DATA RECORDS START
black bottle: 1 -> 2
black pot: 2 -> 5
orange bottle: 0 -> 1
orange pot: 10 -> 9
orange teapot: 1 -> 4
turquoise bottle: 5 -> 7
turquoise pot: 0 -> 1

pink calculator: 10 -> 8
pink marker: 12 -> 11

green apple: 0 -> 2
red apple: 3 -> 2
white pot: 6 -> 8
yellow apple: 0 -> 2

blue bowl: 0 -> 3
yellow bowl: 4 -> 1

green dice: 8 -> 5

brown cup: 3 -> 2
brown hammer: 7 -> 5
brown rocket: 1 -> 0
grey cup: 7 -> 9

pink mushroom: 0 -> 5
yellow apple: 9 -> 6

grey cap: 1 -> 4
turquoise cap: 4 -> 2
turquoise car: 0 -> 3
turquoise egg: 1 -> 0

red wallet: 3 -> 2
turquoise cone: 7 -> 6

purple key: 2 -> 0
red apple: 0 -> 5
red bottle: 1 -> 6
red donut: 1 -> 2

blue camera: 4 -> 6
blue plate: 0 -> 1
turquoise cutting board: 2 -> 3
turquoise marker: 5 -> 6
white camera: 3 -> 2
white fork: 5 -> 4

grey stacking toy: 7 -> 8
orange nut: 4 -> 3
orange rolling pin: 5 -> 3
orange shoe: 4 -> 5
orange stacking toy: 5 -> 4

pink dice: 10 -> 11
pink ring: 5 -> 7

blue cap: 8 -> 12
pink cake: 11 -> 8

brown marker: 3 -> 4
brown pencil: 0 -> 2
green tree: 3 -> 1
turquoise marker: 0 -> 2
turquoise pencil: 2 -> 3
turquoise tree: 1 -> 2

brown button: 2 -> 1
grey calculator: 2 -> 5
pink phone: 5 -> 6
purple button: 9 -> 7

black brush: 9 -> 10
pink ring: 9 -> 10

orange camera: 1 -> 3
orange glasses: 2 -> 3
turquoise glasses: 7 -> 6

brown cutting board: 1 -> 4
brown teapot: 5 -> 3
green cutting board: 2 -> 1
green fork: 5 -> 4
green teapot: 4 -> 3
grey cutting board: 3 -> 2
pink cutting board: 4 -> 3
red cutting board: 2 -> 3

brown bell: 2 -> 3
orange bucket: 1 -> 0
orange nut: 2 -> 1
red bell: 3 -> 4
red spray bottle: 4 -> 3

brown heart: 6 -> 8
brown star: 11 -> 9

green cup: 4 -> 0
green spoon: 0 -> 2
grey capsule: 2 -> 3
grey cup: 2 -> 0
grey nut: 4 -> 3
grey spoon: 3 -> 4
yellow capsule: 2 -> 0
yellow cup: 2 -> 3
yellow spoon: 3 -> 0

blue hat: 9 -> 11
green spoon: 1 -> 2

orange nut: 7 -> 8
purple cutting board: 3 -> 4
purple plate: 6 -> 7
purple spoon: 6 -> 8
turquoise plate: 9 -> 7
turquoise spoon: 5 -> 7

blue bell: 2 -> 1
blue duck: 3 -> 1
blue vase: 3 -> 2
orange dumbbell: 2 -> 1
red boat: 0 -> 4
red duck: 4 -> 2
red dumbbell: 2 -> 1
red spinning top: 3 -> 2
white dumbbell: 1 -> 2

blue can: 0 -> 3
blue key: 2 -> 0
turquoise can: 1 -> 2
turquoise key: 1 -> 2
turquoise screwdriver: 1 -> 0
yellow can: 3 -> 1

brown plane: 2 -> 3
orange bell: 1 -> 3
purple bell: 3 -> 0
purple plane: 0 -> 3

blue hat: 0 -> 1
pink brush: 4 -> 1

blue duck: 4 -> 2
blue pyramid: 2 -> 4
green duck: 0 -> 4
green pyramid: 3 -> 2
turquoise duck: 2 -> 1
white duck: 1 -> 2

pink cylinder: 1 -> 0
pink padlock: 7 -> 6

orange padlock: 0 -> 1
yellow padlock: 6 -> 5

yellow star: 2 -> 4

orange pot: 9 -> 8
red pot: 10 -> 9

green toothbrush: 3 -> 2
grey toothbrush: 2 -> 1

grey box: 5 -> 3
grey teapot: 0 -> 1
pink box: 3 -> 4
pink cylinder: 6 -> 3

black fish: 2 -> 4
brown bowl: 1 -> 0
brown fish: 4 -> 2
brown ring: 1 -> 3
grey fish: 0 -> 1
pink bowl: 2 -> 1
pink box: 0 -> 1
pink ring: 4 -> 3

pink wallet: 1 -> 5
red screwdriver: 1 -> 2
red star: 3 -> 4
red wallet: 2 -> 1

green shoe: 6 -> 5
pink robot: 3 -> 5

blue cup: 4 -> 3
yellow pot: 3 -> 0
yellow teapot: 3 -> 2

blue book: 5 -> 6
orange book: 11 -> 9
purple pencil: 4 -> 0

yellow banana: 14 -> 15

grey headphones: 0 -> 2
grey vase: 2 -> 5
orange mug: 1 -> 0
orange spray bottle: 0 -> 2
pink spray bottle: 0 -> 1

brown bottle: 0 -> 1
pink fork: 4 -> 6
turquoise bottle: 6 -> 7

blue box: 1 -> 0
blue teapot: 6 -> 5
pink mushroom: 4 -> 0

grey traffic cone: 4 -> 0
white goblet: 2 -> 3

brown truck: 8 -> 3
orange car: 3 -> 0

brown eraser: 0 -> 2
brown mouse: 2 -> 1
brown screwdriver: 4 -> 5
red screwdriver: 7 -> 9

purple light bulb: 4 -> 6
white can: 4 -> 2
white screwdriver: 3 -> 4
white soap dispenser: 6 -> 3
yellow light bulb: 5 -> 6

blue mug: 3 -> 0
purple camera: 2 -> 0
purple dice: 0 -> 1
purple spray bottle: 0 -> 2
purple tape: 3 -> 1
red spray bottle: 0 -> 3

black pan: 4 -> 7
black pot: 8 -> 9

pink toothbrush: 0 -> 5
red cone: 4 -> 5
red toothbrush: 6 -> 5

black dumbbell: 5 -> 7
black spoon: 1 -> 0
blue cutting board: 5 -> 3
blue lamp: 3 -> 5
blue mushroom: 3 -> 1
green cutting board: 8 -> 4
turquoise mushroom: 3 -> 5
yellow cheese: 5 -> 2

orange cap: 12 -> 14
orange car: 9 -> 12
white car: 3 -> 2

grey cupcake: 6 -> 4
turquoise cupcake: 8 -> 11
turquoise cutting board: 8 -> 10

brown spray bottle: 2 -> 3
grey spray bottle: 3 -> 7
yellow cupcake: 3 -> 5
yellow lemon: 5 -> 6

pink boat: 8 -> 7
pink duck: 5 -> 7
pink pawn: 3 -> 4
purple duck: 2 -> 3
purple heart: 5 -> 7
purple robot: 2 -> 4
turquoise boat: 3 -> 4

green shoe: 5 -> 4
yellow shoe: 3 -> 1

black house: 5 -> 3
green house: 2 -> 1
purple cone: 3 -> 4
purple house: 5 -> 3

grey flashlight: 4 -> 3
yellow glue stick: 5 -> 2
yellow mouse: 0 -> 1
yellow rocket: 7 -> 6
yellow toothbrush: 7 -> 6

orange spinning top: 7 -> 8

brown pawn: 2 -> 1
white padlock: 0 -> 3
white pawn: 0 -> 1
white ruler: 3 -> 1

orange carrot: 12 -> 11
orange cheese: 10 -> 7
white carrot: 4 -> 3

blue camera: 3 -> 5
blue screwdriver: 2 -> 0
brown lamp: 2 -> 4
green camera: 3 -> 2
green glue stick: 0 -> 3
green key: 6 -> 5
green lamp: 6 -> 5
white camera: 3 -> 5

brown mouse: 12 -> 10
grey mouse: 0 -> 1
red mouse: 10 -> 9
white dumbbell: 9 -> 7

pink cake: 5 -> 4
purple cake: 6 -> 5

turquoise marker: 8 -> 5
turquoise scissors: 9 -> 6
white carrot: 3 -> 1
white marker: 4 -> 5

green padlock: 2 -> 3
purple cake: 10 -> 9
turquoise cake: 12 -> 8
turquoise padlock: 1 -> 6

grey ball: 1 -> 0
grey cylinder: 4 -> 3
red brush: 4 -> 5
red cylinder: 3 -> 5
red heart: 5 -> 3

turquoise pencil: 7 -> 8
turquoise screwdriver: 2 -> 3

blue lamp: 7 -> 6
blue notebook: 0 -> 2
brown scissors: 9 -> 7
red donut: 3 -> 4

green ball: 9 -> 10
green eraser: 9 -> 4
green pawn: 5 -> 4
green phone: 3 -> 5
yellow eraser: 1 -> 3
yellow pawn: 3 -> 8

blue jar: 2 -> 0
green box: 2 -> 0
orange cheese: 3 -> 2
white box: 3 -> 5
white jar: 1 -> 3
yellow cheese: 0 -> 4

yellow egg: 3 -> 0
DATA RECORDS END
**PROBLEM STATEMENT:** Repeat the line that contains "red brush: 4 -> 5", then every line after it until the records end, with nothing added.

**TASK OUTPUT:**
red brush: 4 -> 5
red cylinder: 3 -> 5
red heart: 5 -> 3

turquoise pencil: 7 -> 8
turquoise screwdriver: 2 -> 3

blue lamp: 7 -> 6
blue notebook: 0 -> 2
brown scissors: 9 -> 7
red donut: 3 -> 4

green ball: 9 -> 10
green eraser: 9 -> 4
green pawn: 5 -> 4
green phone: 3 -> 5
yellow eraser: 1 -> 3
yellow pawn: 3 -> 8

blue jar: 2 -> 0
green box: 2 -> 0
orange cheese: 3 -> 2
white box: 3 -> 5
white jar: 1 -> 3
yellow cheese: 0 -> 4

yellow egg: 3 -> 0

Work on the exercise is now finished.